> [WHAT THE TASK REQUIRES]:
Retype the records word for word. Skip every image.

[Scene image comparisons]
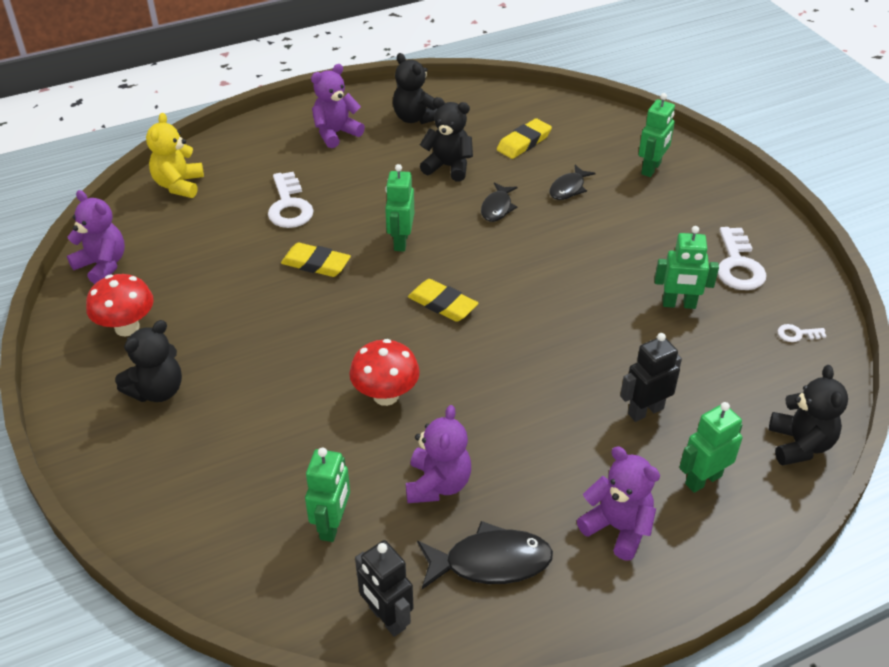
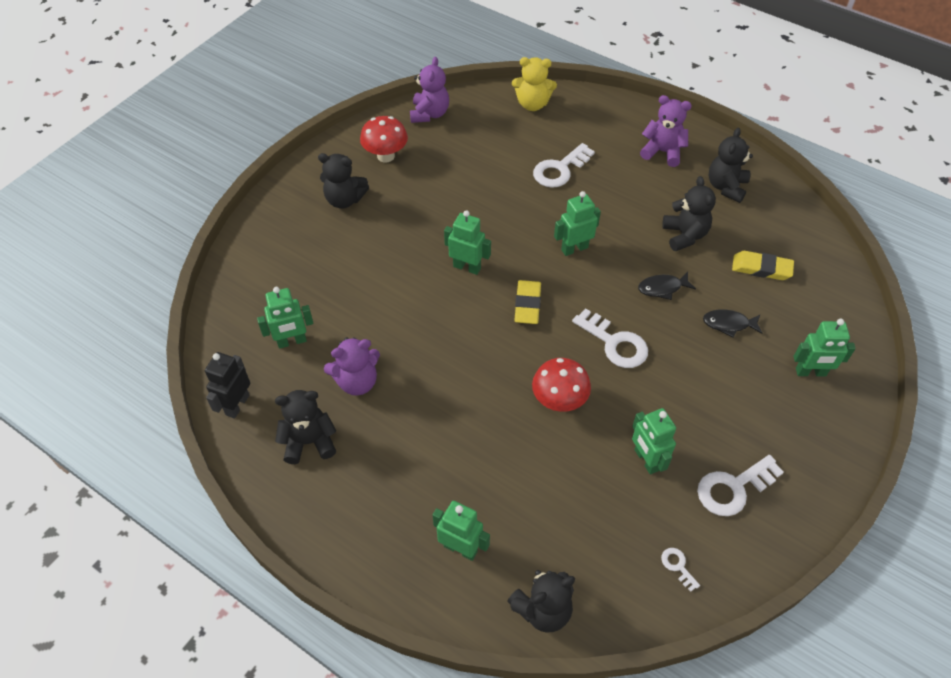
camera: 60 degrees right, 10 degrees up
(179, 185) = (532, 104): yellow teddy bear -> yellow teddy bear turned 150 degrees counterclockwise
(316, 264) = (513, 214): yellow eraser -> none
(355, 328) = (467, 267): none -> green robot
(385, 395) = (416, 315): red mushroom -> red mushroom (559, 401)
(491, 562) = (309, 442): black fish -> black teddy bear
(536, 265) = (615, 343): none -> white key
(617, 528) = (380, 507): purple teddy bear -> none
(645, 411) = (507, 481): black robot -> none

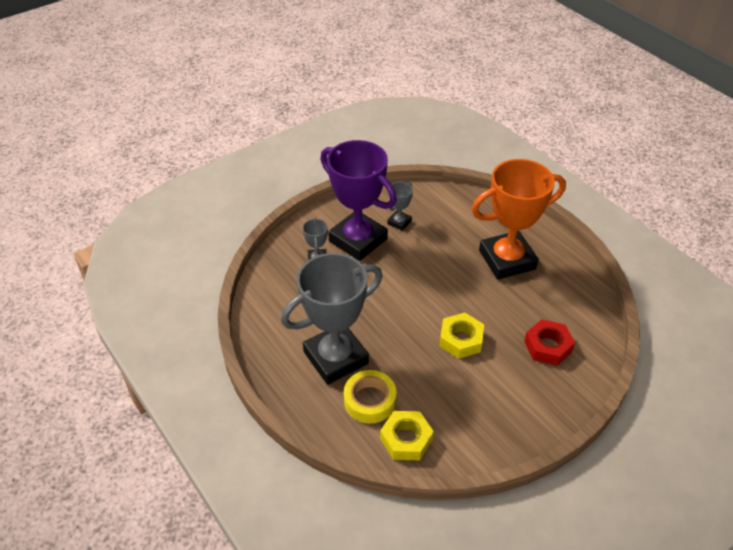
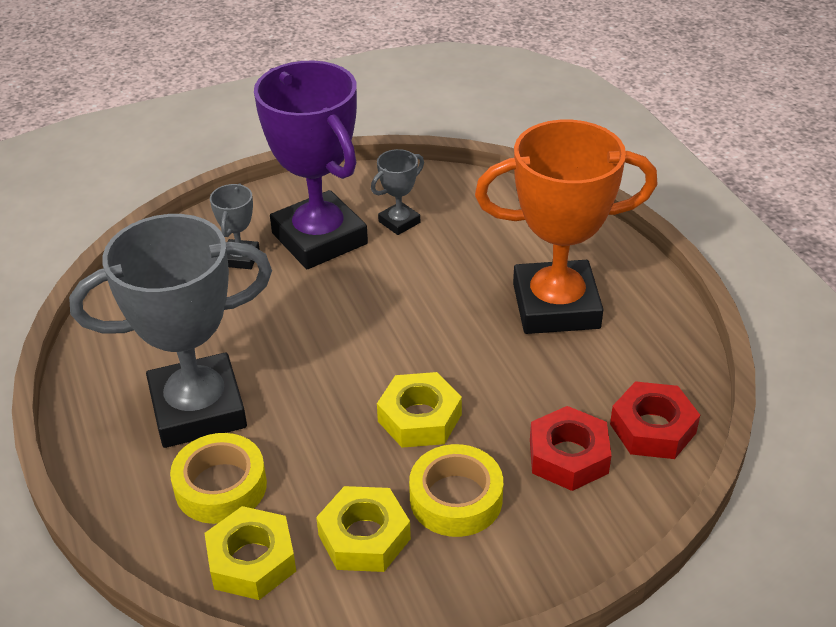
camera: 15 degrees right, 5 degrees down
(460, 413) = (364, 537): none -> yellow nut
(499, 382) = (456, 498): none -> yellow tape
(584, 322) = (652, 428): none -> red nut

> [REPLY]:
camera: 60 degrees right, 10 degrees up
(179, 185) = (532, 104): yellow teddy bear -> yellow teddy bear turned 150 degrees counterclockwise
(316, 264) = (513, 214): yellow eraser -> none
(355, 328) = (467, 267): none -> green robot
(385, 395) = (416, 315): red mushroom -> red mushroom (559, 401)
(491, 562) = (309, 442): black fish -> black teddy bear
(536, 265) = (615, 343): none -> white key
(617, 528) = (380, 507): purple teddy bear -> none
(645, 411) = (507, 481): black robot -> none

camera: 15 degrees right, 5 degrees down
(460, 413) = (364, 537): none -> yellow nut
(499, 382) = (456, 498): none -> yellow tape
(584, 322) = (652, 428): none -> red nut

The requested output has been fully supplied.